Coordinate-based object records
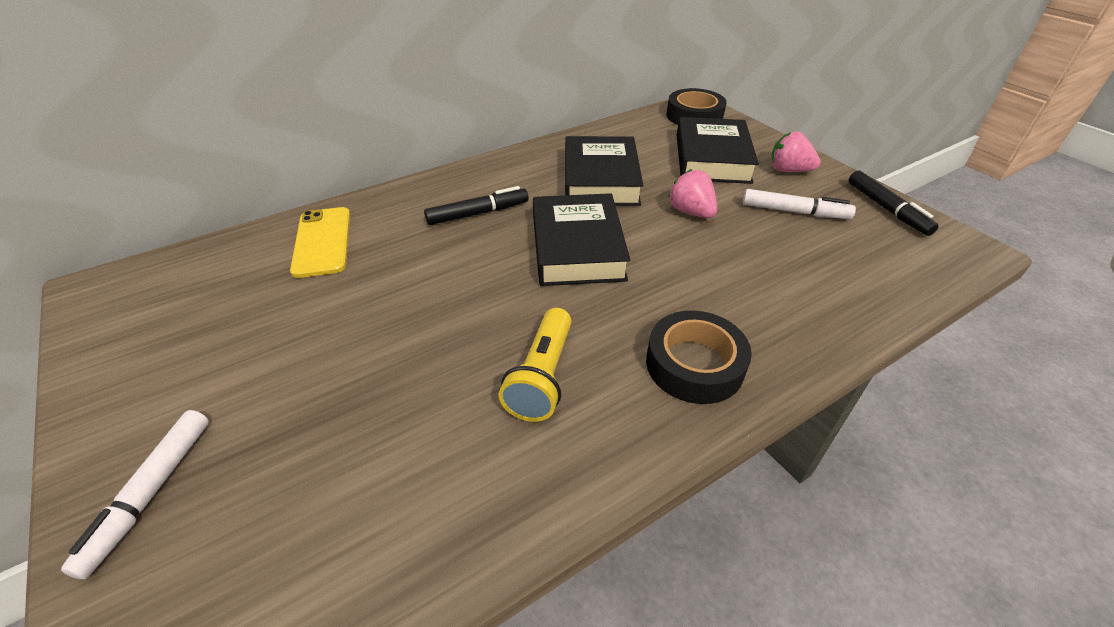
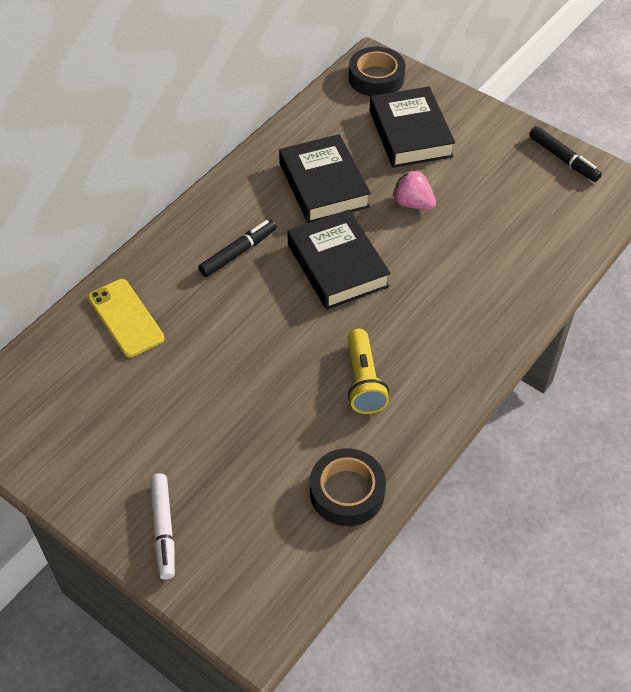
camera: 20 degrees left, 10 degrees up
(694, 364) = (459, 342): black tape -> black tape (347, 492)
(788, 170) = (478, 133): pink strawberry -> none
(794, 212) = (493, 181): white marker -> none

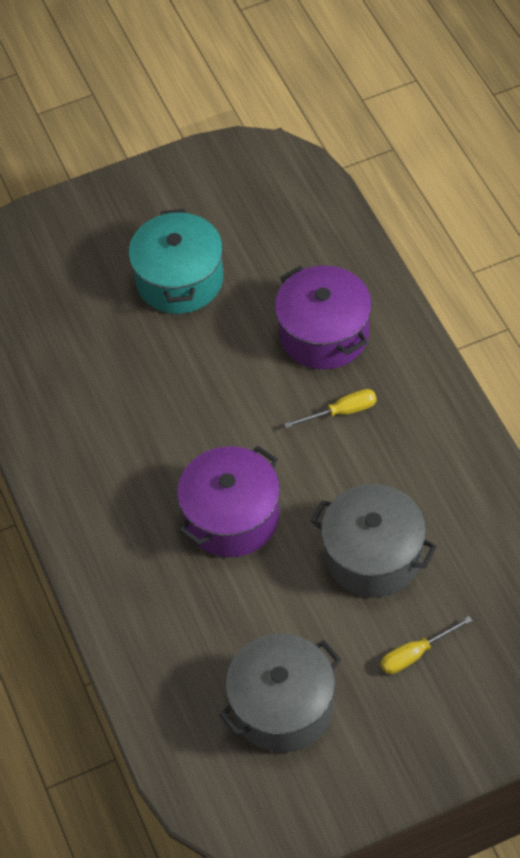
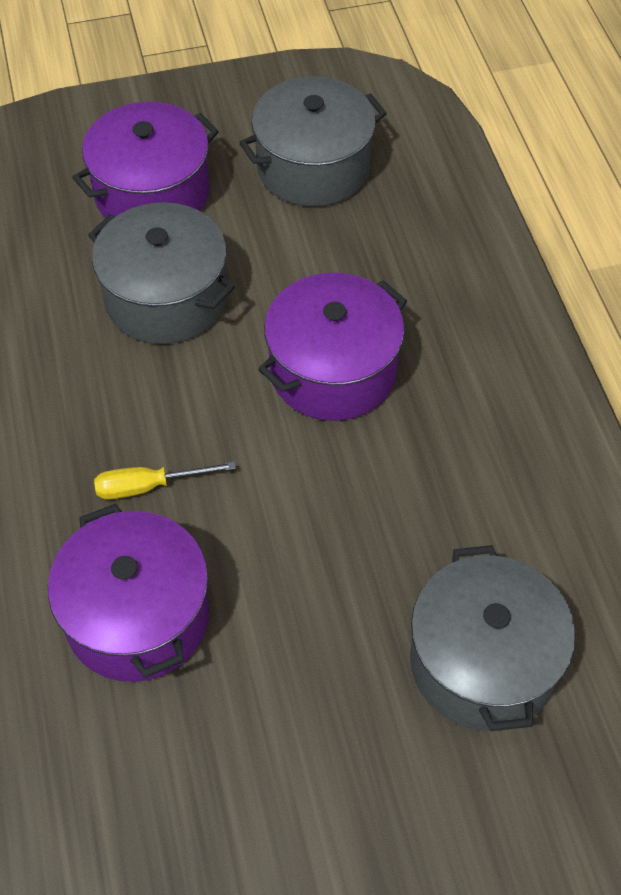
camera: 175 degrees left, 0 degrees up
(109, 344) = (483, 662): none -> grey pot
(179, 280) = (352, 768): turquoise pot -> none
(415, 654) = (152, 193): yellow screwdriver -> purple pot

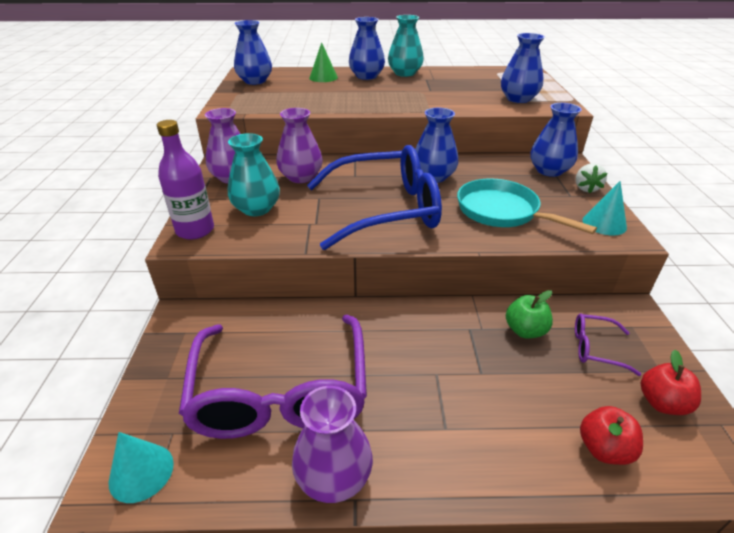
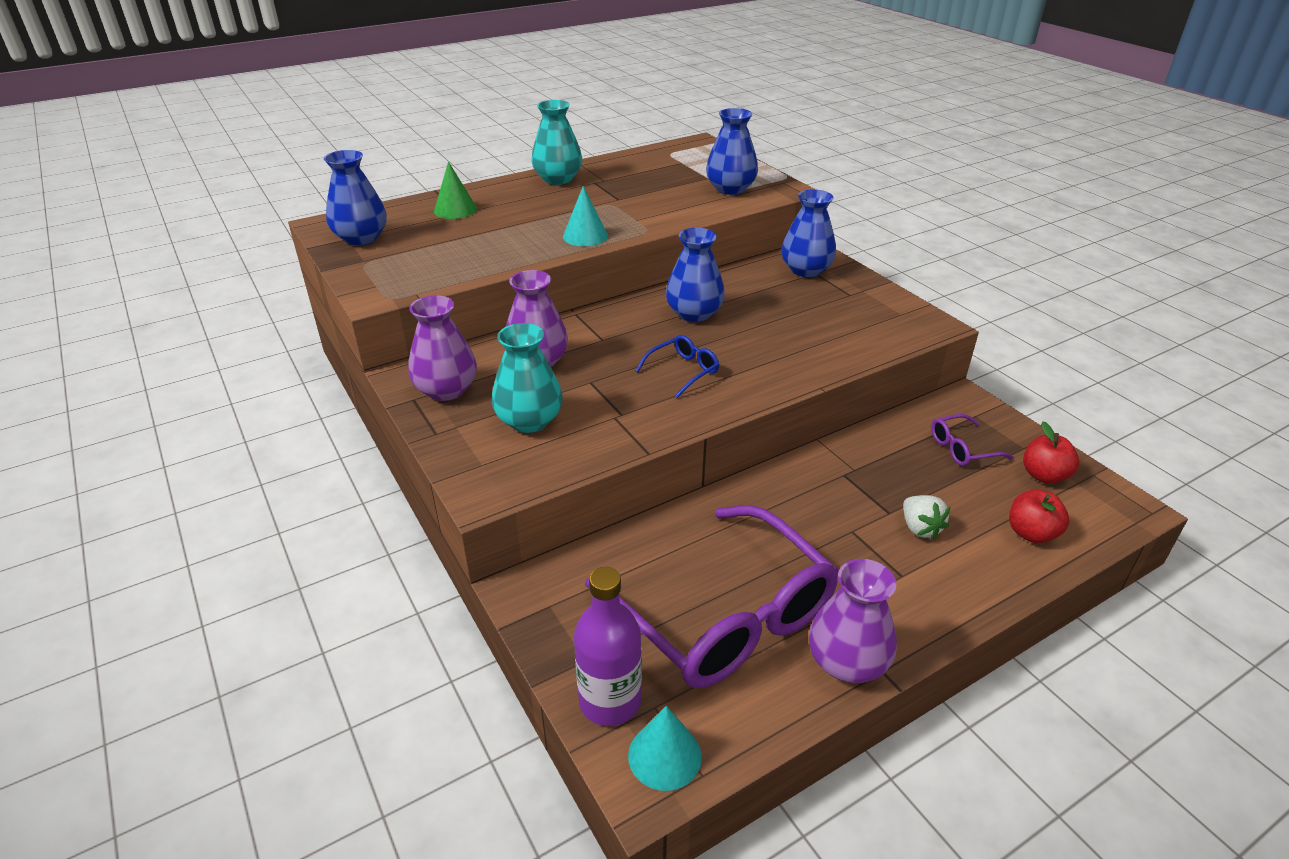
camera: 30 degrees left, 0 degrees up
(195, 230) = (483, 474): purple bottle -> purple bottle (610, 701)
(366, 76) = (513, 195): blue vase -> none
(387, 209) = (684, 371): blue glasses -> blue glasses, size x0.41
(502, 211) = (803, 334): turquoise pan -> none
(525, 330) = (893, 456): green apple -> none
(586, 188) = (858, 282): white strawberry -> white strawberry (920, 528)
(604, 223) = (904, 317): turquoise cone -> turquoise cone (585, 236)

DIRECTIONS
Which lines in the records above contain the word "turquoise"? Copy each one.

RESPONSE TO THIS EXERCISE
(179, 280) = (352, 768): turquoise pot -> none
(502, 211) = (803, 334): turquoise pan -> none
(604, 223) = (904, 317): turquoise cone -> turquoise cone (585, 236)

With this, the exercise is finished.